====== Dataset records ======

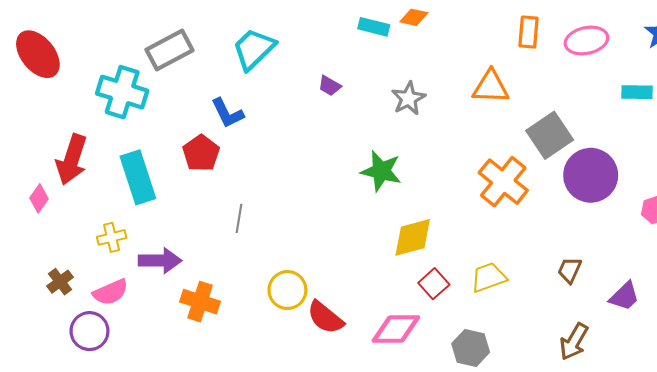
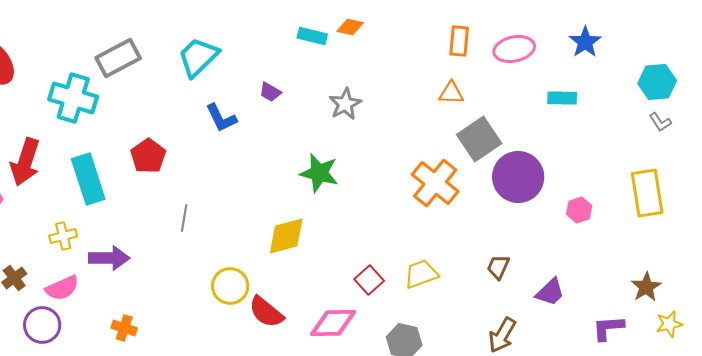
orange triangle: (491, 87) -> (451, 93), moved, size x0.7
blue L-shape: (227, 113) -> (221, 118), moved
yellow diamond: (413, 237) -> (286, 236), moved
orange cross: (200, 302) -> (124, 328), moved, size x0.7

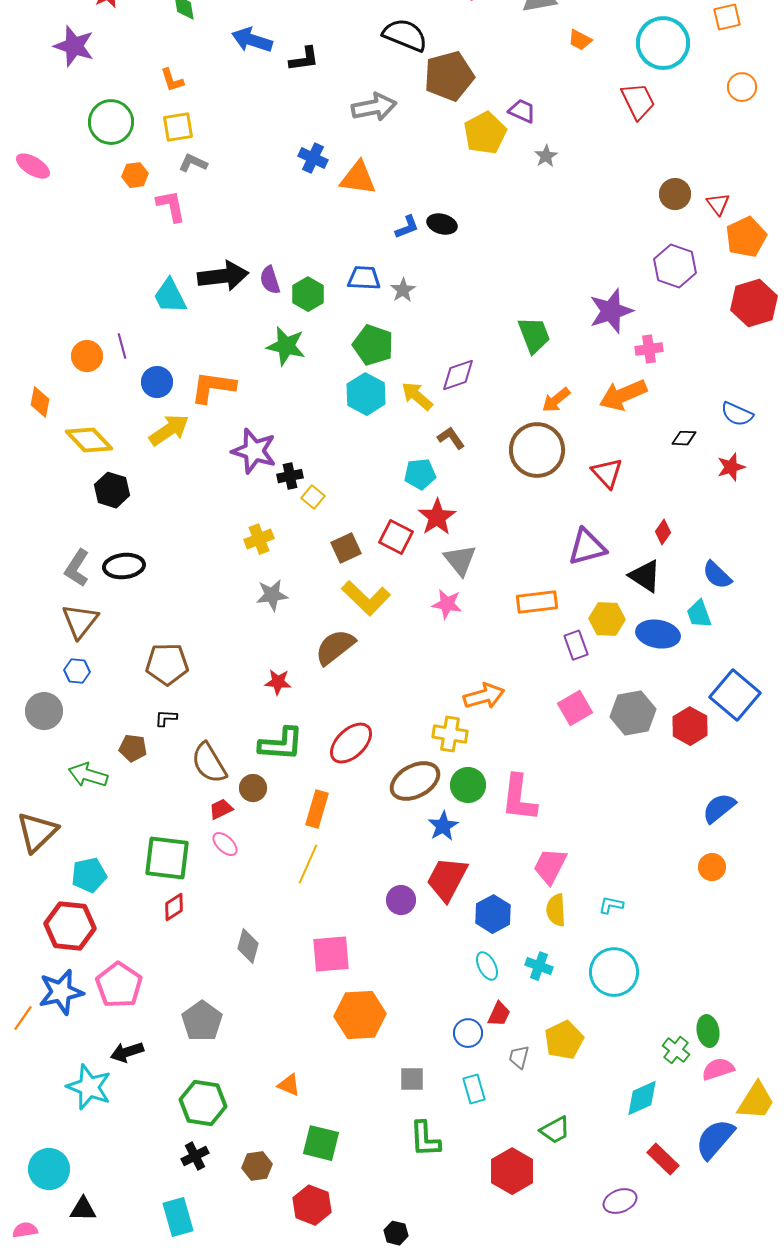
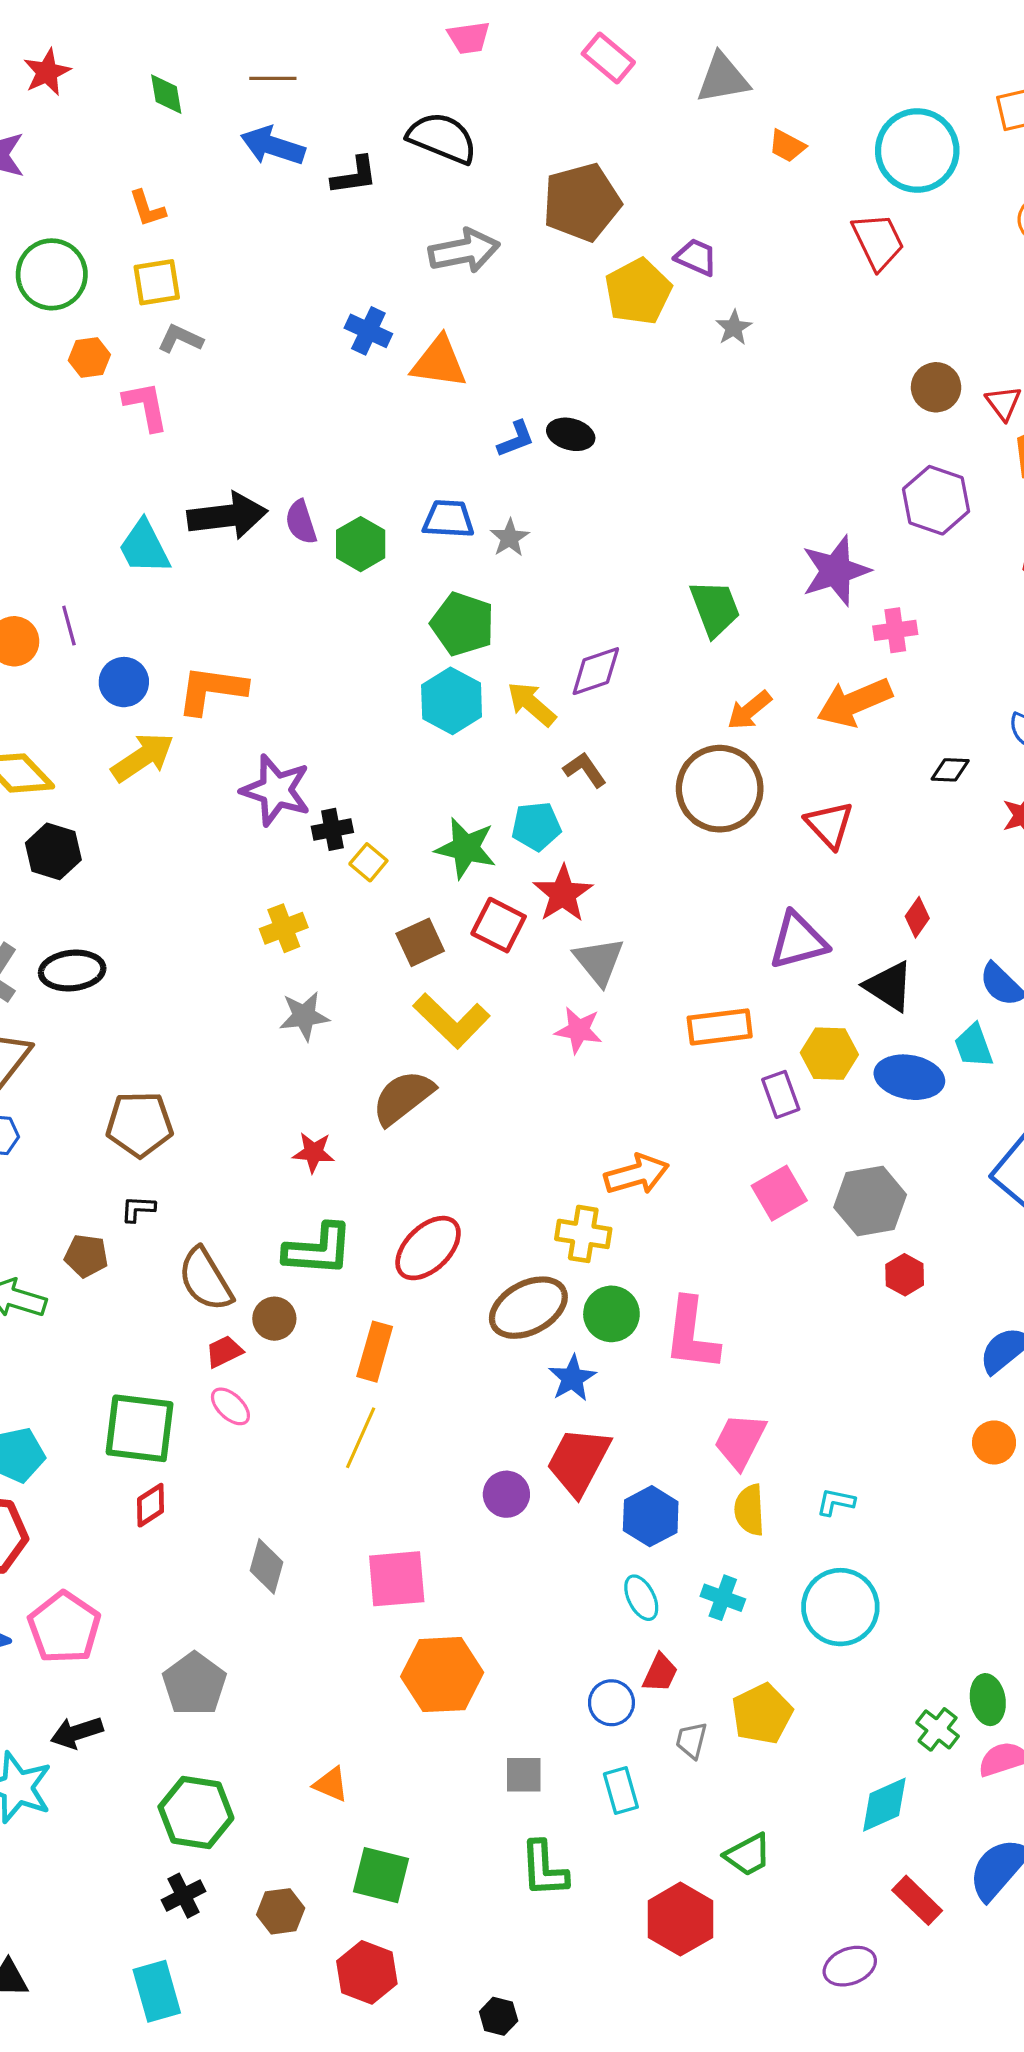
black semicircle: (405, 35) -> (442, 138), moved
green star: (286, 346) -> (466, 848), moved
red hexagon: (690, 726) -> (905, 1275), moved, size x0.7

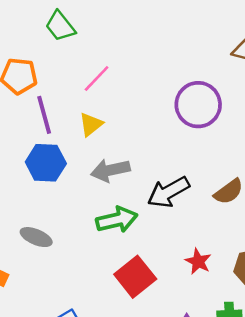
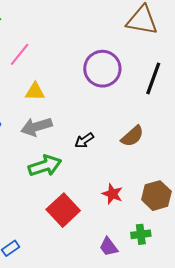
yellow triangle: (91, 124) -> (35, 92), moved, turned 45
black arrow: (168, 192) -> (84, 140), size x0.6

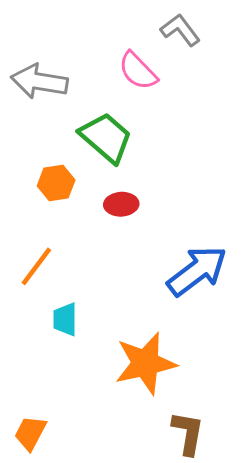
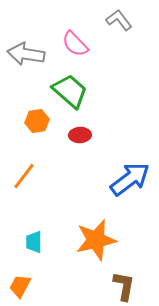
pink semicircle: (138, 71) -> (75, 44), moved
cyan trapezoid: (65, 319) -> (34, 242), moved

======

**What this task involves:**
Copy the records word for word, leaving no picture in the copy.

**Answer section:**
orange triangle: (491, 87) -> (451, 93), moved, size x0.7
blue L-shape: (227, 113) -> (221, 118), moved
yellow diamond: (413, 237) -> (286, 236), moved
orange cross: (200, 302) -> (124, 328), moved, size x0.7

black semicircle: (405, 35) -> (442, 138), moved
green star: (286, 346) -> (466, 848), moved
red hexagon: (690, 726) -> (905, 1275), moved, size x0.7

yellow triangle: (91, 124) -> (35, 92), moved, turned 45
black arrow: (168, 192) -> (84, 140), size x0.6

pink semicircle: (138, 71) -> (75, 44), moved
cyan trapezoid: (65, 319) -> (34, 242), moved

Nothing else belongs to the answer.